SOURCE RECORDS:
--------------------

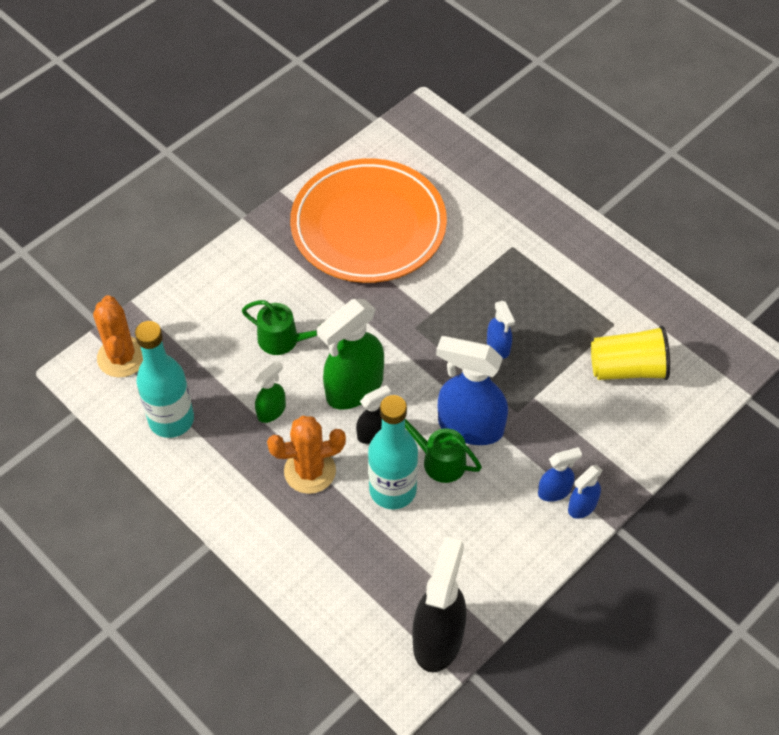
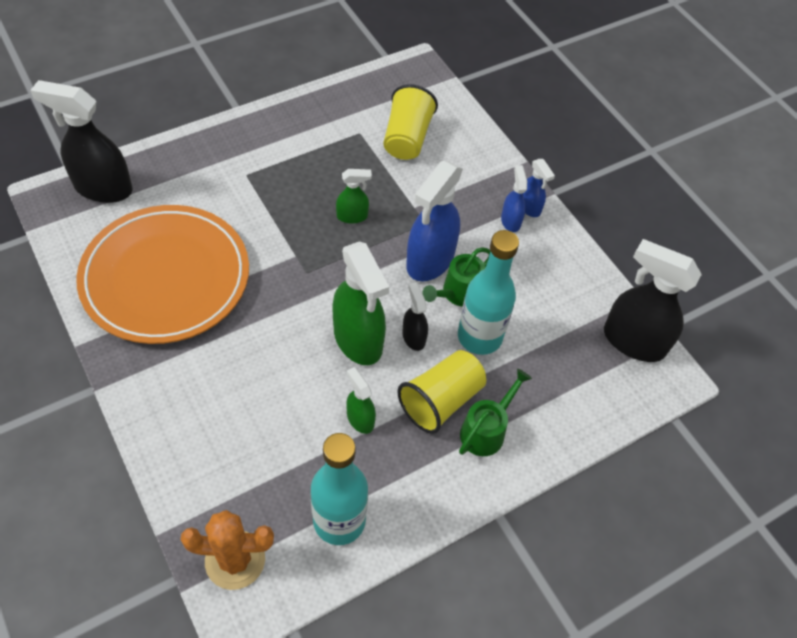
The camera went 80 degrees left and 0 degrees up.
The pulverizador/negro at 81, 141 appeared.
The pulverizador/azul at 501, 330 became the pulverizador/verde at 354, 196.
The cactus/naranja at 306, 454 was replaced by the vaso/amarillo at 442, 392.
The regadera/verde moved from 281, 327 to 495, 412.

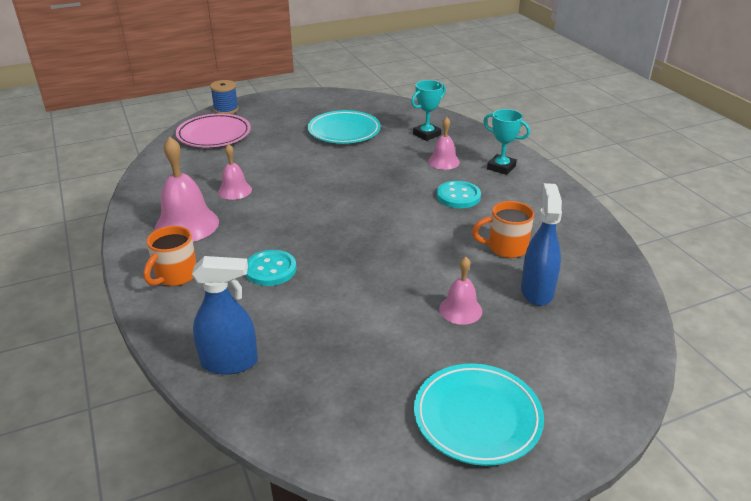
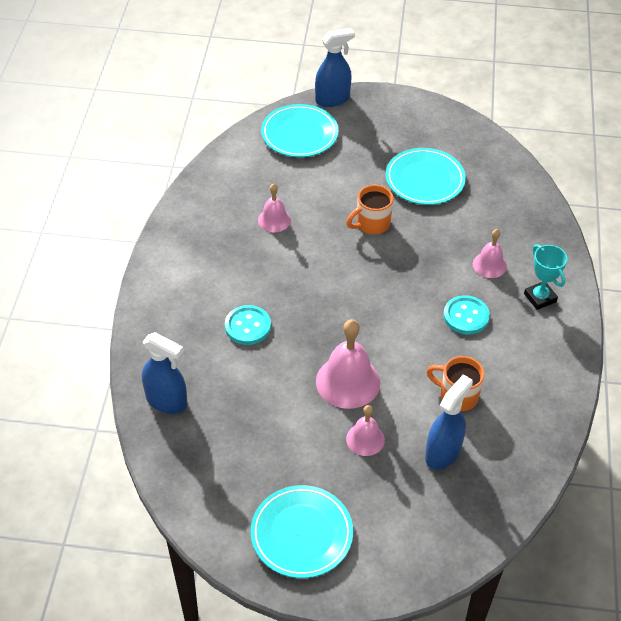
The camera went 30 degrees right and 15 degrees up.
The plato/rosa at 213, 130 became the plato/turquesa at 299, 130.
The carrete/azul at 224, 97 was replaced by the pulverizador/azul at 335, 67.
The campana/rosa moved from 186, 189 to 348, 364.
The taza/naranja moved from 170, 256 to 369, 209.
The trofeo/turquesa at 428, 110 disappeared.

--------------------

YOUR ASSIGNMENT: Without the pictures, restate all of the entries word for word.

RESPONSE BELOW:
The camera went 80 degrees left and 0 degrees up.
The pulverizador/negro at 81, 141 appeared.
The pulverizador/azul at 501, 330 became the pulverizador/verde at 354, 196.
The cactus/naranja at 306, 454 was replaced by the vaso/amarillo at 442, 392.
The regadera/verde moved from 281, 327 to 495, 412.

The camera went 30 degrees right and 15 degrees up.
The plato/rosa at 213, 130 became the plato/turquesa at 299, 130.
The carrete/azul at 224, 97 was replaced by the pulverizador/azul at 335, 67.
The campana/rosa moved from 186, 189 to 348, 364.
The taza/naranja moved from 170, 256 to 369, 209.
The trofeo/turquesa at 428, 110 disappeared.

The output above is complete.